Copy out only the lines running from the one that contains "I need masks" through the end of the listing. Pictures stay out.

------ Entries

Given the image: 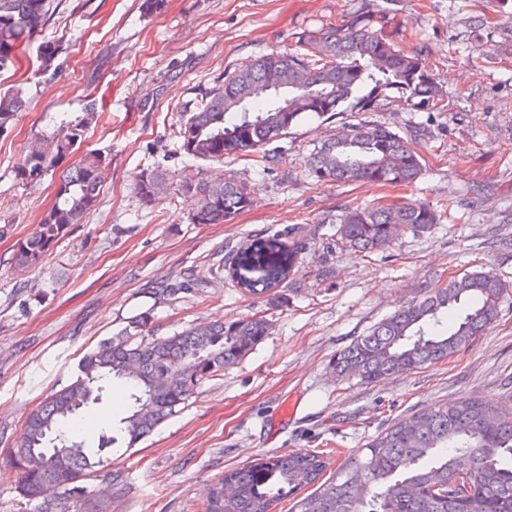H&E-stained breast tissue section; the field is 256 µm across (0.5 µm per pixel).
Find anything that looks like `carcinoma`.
Here are the masks:
<instances>
[{"label": "carcinoma", "mask_w": 512, "mask_h": 512, "mask_svg": "<svg viewBox=\"0 0 512 512\" xmlns=\"http://www.w3.org/2000/svg\"><path fill=\"white\" fill-rule=\"evenodd\" d=\"M52 0H0V65L42 31ZM366 89L362 109L394 89L421 105H436L439 87L413 52L395 47L373 18L327 24L310 31L286 53H271L247 69L224 72V80L183 111L180 149L196 160L245 156L256 166L267 161L265 145L288 134L308 115L336 112ZM14 90L0 91V133L22 111ZM96 113L50 118L49 132L32 146L18 167L22 179L36 180L85 140ZM110 158L92 152L62 172L55 202L34 230L17 245L16 261L39 264L65 229L78 224L98 200ZM309 171L320 182L408 185L422 171L408 140L389 127L370 122L348 126L311 155ZM161 181L142 173L137 182L148 203ZM181 190L198 197L195 224L228 222L251 203L247 185L235 179L206 183L194 174ZM424 202L351 208L340 220L341 239L359 252L382 250L408 233L438 223ZM296 264V251L276 237L259 238L236 254L232 275L250 294L276 288ZM512 295V284L483 268L427 290L399 307L365 336L336 355V372L376 383L435 365L468 346L493 323ZM142 318L103 340L84 358L81 375L54 392L28 417L22 440L6 448L20 470L18 492L39 502L40 512H69L78 482L99 471L116 490L125 473L110 468L119 440L135 446L176 413L205 379L242 359L266 335L265 319L238 318L148 339ZM120 381L127 387L128 411L117 425L98 433L89 448L78 424ZM327 454L270 455L233 469L224 479L239 495L224 500V486L213 490L202 512H273L283 499L289 512H469L479 495L485 512H512V413L492 399L461 397L427 407L394 422L360 452L347 457L328 480ZM312 492H307L308 488Z\"/></svg>", "instance_id": "obj_1"}]
</instances>
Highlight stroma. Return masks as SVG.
<instances>
[{"mask_svg": "<svg viewBox=\"0 0 512 512\" xmlns=\"http://www.w3.org/2000/svg\"><path fill=\"white\" fill-rule=\"evenodd\" d=\"M492 24L476 23L479 14ZM380 18L396 45L417 53L440 87L437 107L397 91L367 110L355 100L308 116L266 147L265 168L233 156L193 160L173 136L183 107L261 55L287 52L328 23ZM56 53L44 58L41 47ZM163 96H155L159 85ZM0 85L25 102L0 134V512H37L18 492L6 449L52 392L74 382L83 356L132 321L154 337L228 318L265 317L267 334L219 375L204 380L152 435L115 449L127 475L100 512H200L231 469L270 453L332 450L328 473L394 421L463 396L512 411V298L490 329L454 356L373 384L337 376L334 359L405 302L479 267L512 281V0H56L25 54L0 68ZM95 104L80 152L111 156L95 210L71 225L42 261L18 265L16 244L53 201L58 177L25 183L17 166L50 116ZM361 121L391 127L420 154L409 186L327 184L308 170L317 146ZM164 180L152 203L142 171ZM235 178L252 203L223 224H194L195 197L180 179ZM425 201L451 217L363 254L338 228L348 208ZM298 250L280 287L244 294L230 266L254 239ZM297 411L285 416V403Z\"/></svg>", "mask_w": 512, "mask_h": 512, "instance_id": "1", "label": "stroma"}]
</instances>
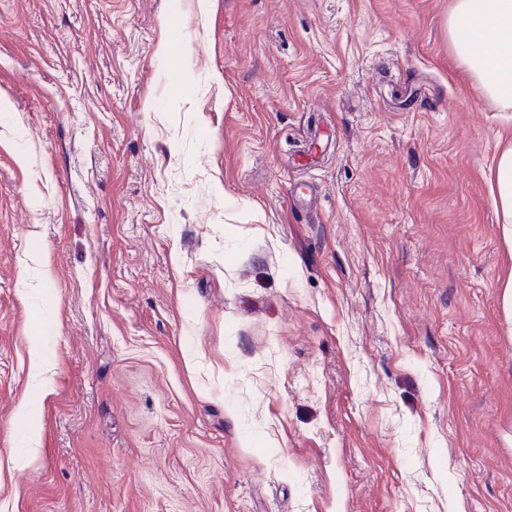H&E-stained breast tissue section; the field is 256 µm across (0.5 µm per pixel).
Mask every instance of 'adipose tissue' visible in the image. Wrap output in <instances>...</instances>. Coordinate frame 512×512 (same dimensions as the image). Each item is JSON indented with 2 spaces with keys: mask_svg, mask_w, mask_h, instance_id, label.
Masks as SVG:
<instances>
[{
  "mask_svg": "<svg viewBox=\"0 0 512 512\" xmlns=\"http://www.w3.org/2000/svg\"><path fill=\"white\" fill-rule=\"evenodd\" d=\"M446 24L460 65L503 118L512 117V0H452ZM488 181L497 222L512 245V141L491 158Z\"/></svg>",
  "mask_w": 512,
  "mask_h": 512,
  "instance_id": "ef3b65f1",
  "label": "adipose tissue"
}]
</instances>
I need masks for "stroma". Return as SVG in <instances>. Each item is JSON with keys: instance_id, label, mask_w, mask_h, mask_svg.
Instances as JSON below:
<instances>
[{"instance_id": "obj_1", "label": "stroma", "mask_w": 512, "mask_h": 512, "mask_svg": "<svg viewBox=\"0 0 512 512\" xmlns=\"http://www.w3.org/2000/svg\"><path fill=\"white\" fill-rule=\"evenodd\" d=\"M186 3L0 0V512H512L450 0Z\"/></svg>"}]
</instances>
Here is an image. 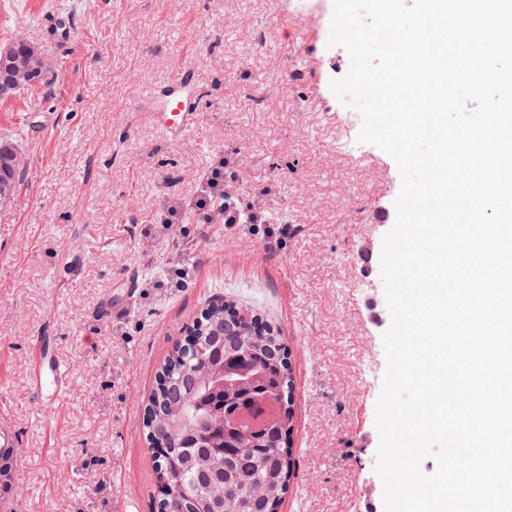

------------

> _Response for this exercise_
I need masks for "stroma". Return as SVG in <instances>. Each item is JSON with keys: instance_id, label, mask_w, mask_h, mask_svg.
Instances as JSON below:
<instances>
[{"instance_id": "obj_1", "label": "stroma", "mask_w": 512, "mask_h": 512, "mask_svg": "<svg viewBox=\"0 0 512 512\" xmlns=\"http://www.w3.org/2000/svg\"><path fill=\"white\" fill-rule=\"evenodd\" d=\"M186 3L0 0V512H512L450 0Z\"/></svg>"}]
</instances>
Here is an image. 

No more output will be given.